> _PROBLEM_
Leave the pictures out, and transcribe the material below exactly from the line with "camera: 45 degrees right, 20 degrees down" to the line with "(646, 345) = (457, 557): green", both lines included.

> _DATA RECORDS_
※

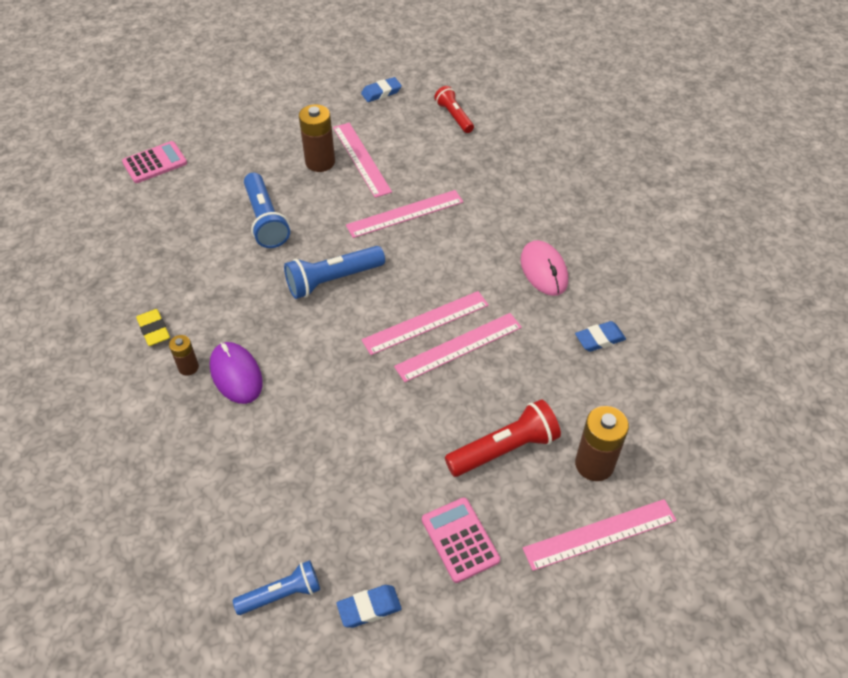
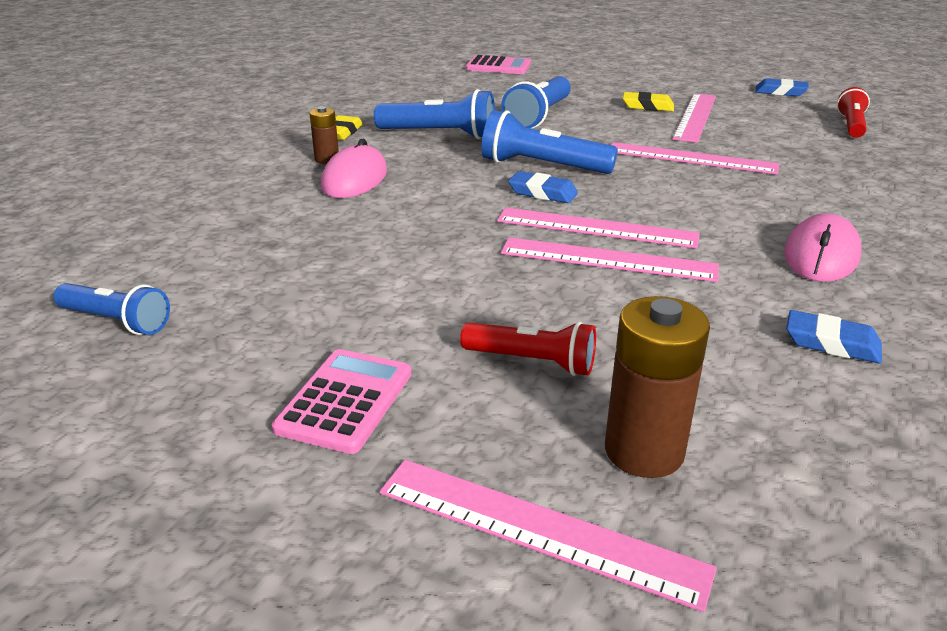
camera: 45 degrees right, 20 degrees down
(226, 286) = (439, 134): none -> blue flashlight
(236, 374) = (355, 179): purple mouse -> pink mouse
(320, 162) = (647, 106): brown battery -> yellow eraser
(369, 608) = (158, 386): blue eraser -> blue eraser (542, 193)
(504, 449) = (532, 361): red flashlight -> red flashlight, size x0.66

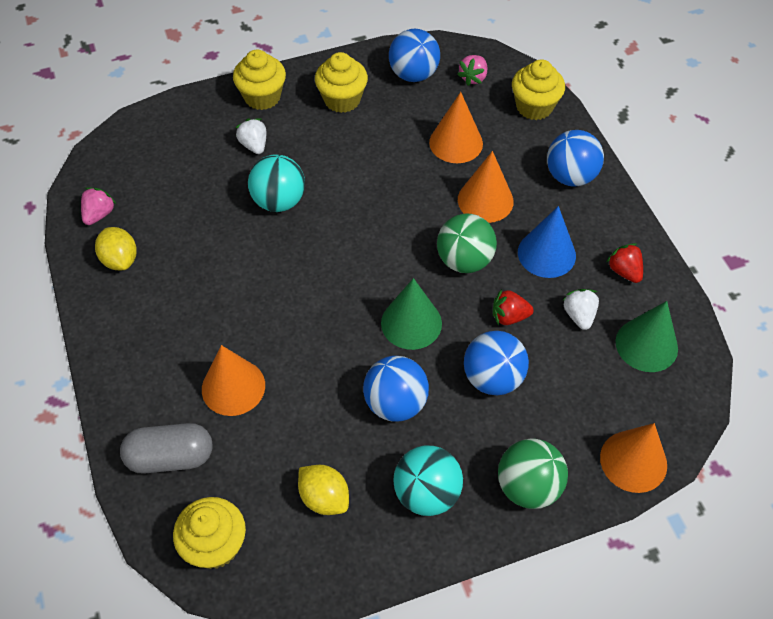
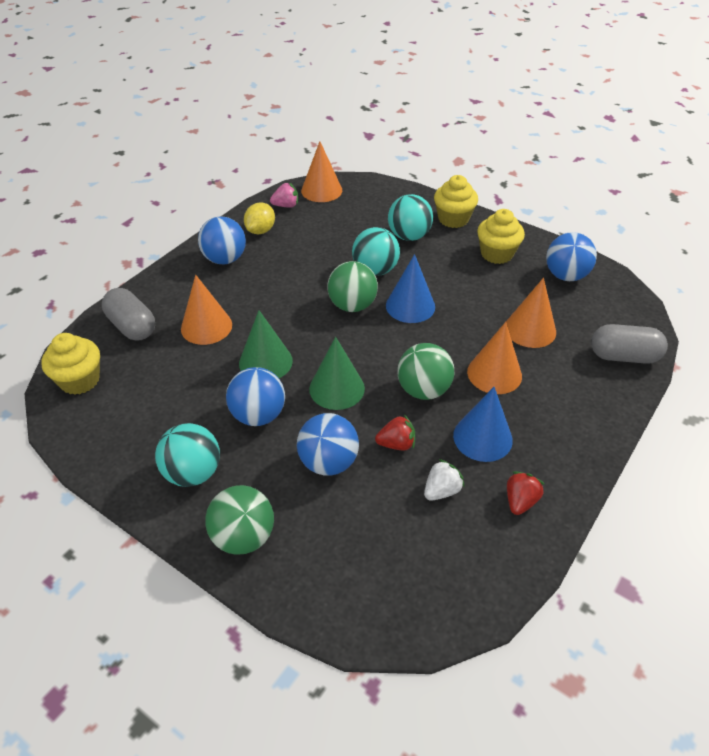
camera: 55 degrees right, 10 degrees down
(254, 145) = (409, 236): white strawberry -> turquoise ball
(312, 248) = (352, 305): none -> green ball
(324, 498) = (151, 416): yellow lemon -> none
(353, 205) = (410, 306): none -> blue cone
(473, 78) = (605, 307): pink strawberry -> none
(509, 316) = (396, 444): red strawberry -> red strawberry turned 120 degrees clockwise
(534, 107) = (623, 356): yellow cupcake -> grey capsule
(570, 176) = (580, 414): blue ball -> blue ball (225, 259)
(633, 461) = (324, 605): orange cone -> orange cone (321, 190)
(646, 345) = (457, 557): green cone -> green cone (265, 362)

※

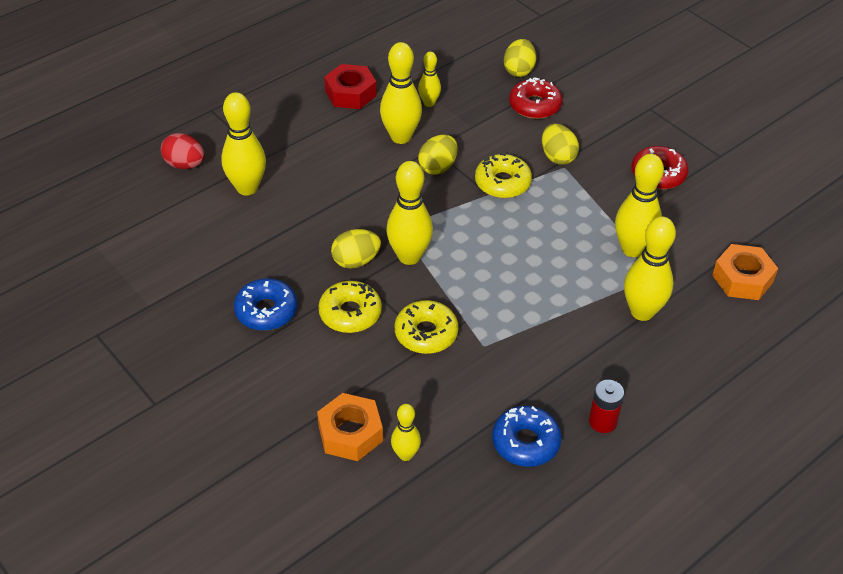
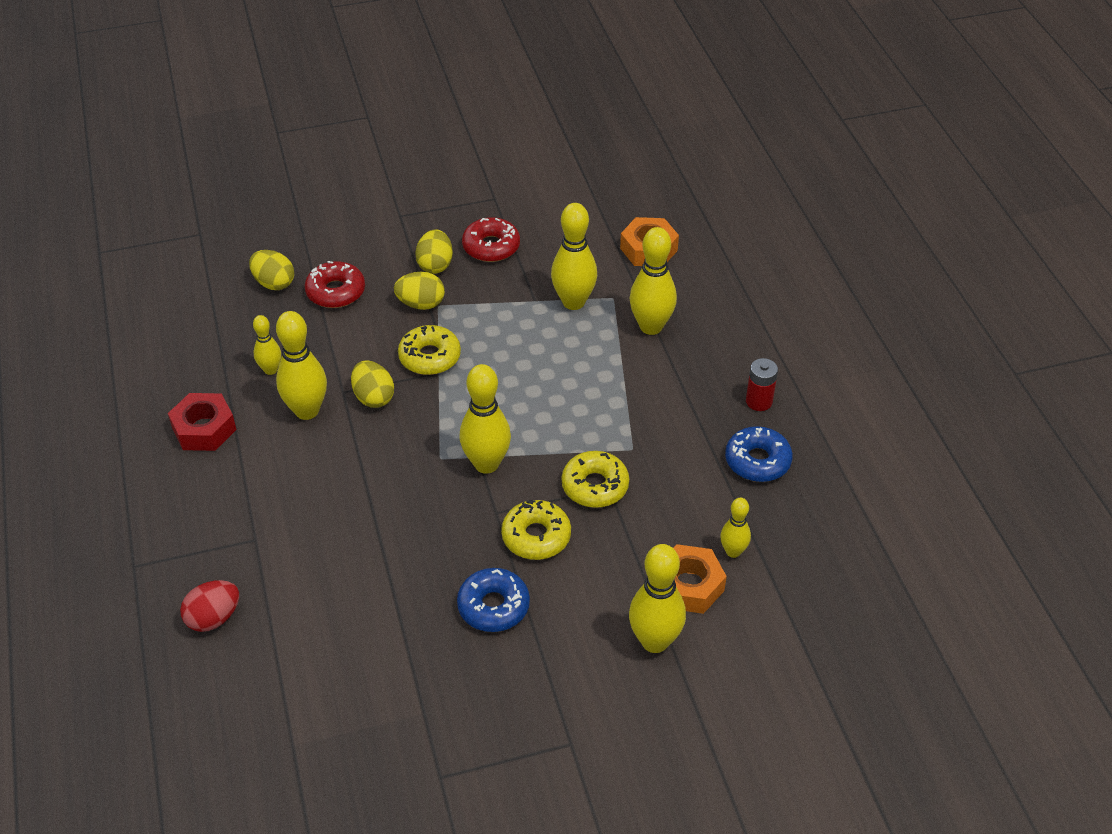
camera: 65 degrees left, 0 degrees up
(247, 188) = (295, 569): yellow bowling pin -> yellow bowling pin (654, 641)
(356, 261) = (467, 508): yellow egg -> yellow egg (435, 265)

※

> _SOLUTION FOR THIS PROBLEM_
camera: 45 degrees right, 20 degrees down
(226, 286) = (439, 134): none -> blue flashlight
(236, 374) = (355, 179): purple mouse -> pink mouse
(320, 162) = (647, 106): brown battery -> yellow eraser
(369, 608) = (158, 386): blue eraser -> blue eraser (542, 193)
(504, 449) = (532, 361): red flashlight -> red flashlight, size x0.66

camera: 55 degrees right, 10 degrees down
(254, 145) = (409, 236): white strawberry -> turquoise ball
(312, 248) = (352, 305): none -> green ball
(324, 498) = (151, 416): yellow lemon -> none
(353, 205) = (410, 306): none -> blue cone
(473, 78) = (605, 307): pink strawberry -> none
(509, 316) = (396, 444): red strawberry -> red strawberry turned 120 degrees clockwise
(534, 107) = (623, 356): yellow cupcake -> grey capsule
(570, 176) = (580, 414): blue ball -> blue ball (225, 259)
(633, 461) = (324, 605): orange cone -> orange cone (321, 190)
(646, 345) = (457, 557): green cone -> green cone (265, 362)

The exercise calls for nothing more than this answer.